*** Begin section ***

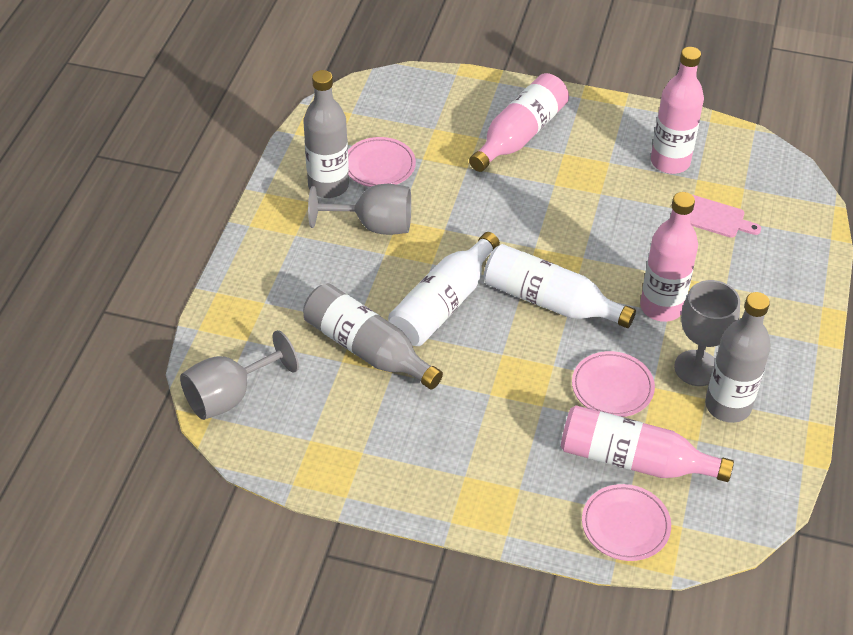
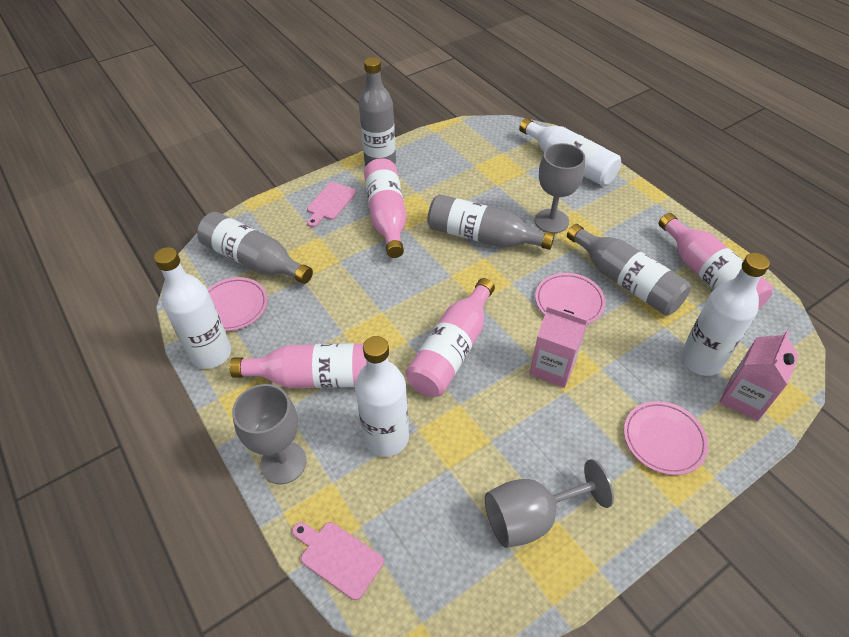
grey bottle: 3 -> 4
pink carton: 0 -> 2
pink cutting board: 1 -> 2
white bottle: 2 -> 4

*** End section ***
*** Begin section ***

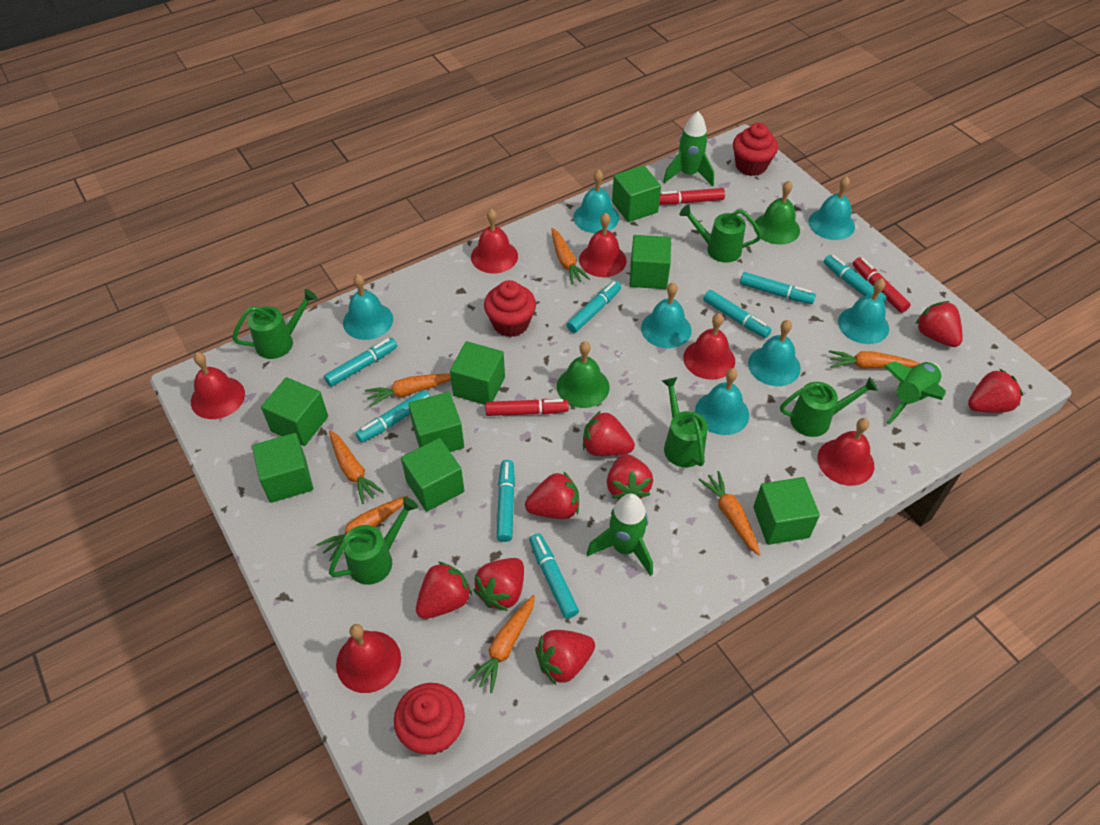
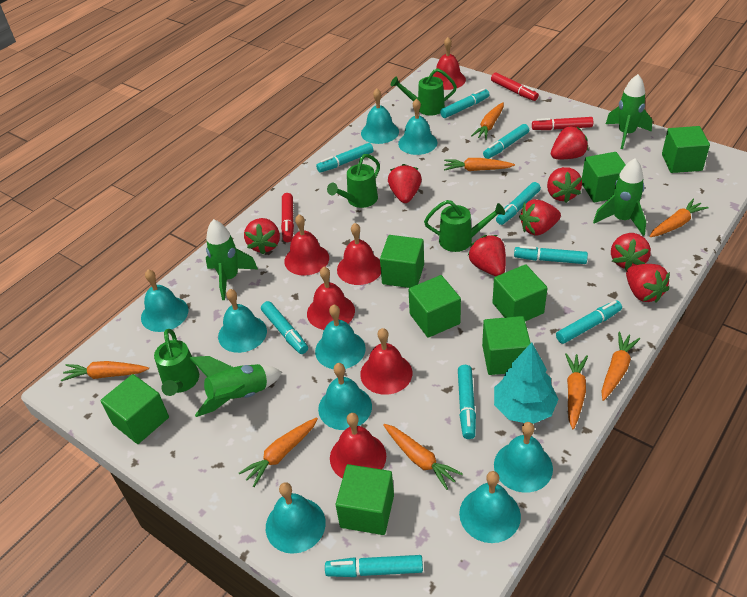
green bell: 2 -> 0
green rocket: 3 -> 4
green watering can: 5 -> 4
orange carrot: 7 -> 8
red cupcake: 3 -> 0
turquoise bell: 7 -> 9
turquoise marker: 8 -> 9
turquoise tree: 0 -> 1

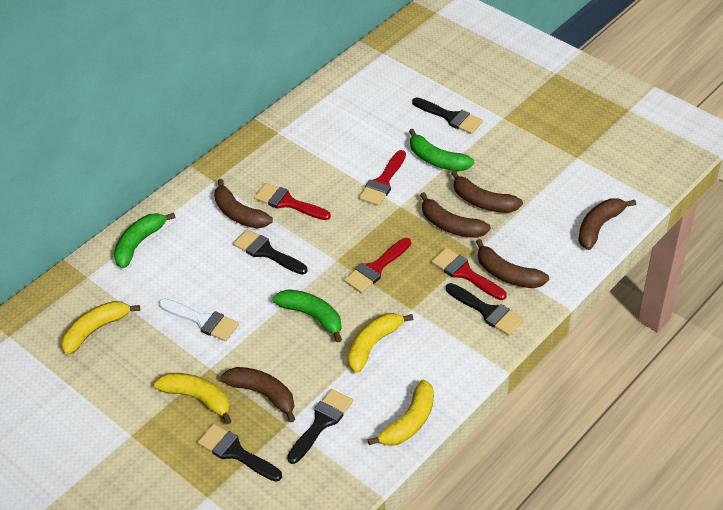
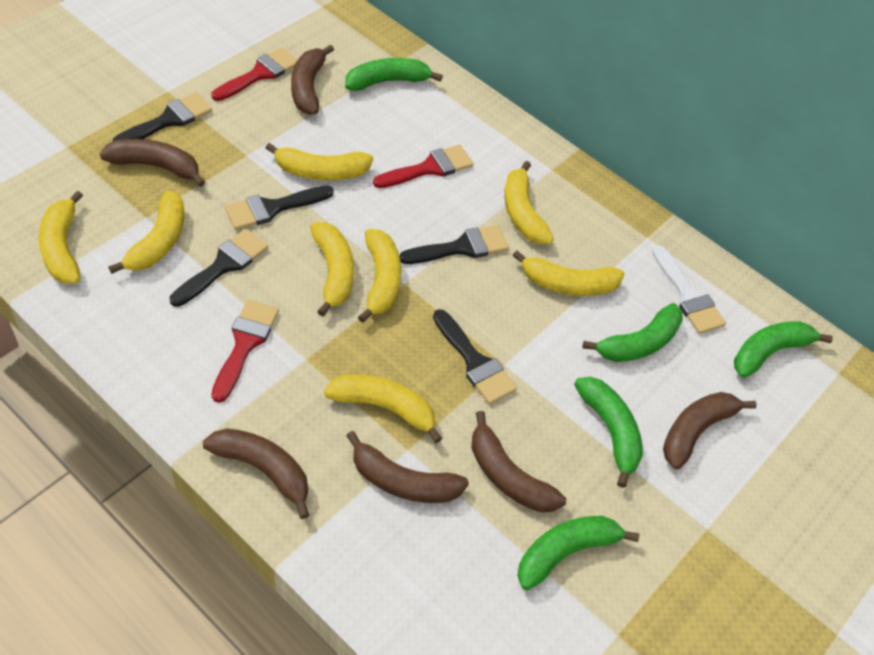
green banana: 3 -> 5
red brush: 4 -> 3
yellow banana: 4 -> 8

*** End section ***

Exercise objective:
Using the material above, reproduce only the lines that run from the line with "orange carrot: 7 -> 8" up to and including the line with "yellow banana: 4 -> 8", exactly, with the pictures dropped.

Response below:
orange carrot: 7 -> 8
red cupcake: 3 -> 0
turquoise bell: 7 -> 9
turquoise marker: 8 -> 9
turquoise tree: 0 -> 1

green banana: 3 -> 5
red brush: 4 -> 3
yellow banana: 4 -> 8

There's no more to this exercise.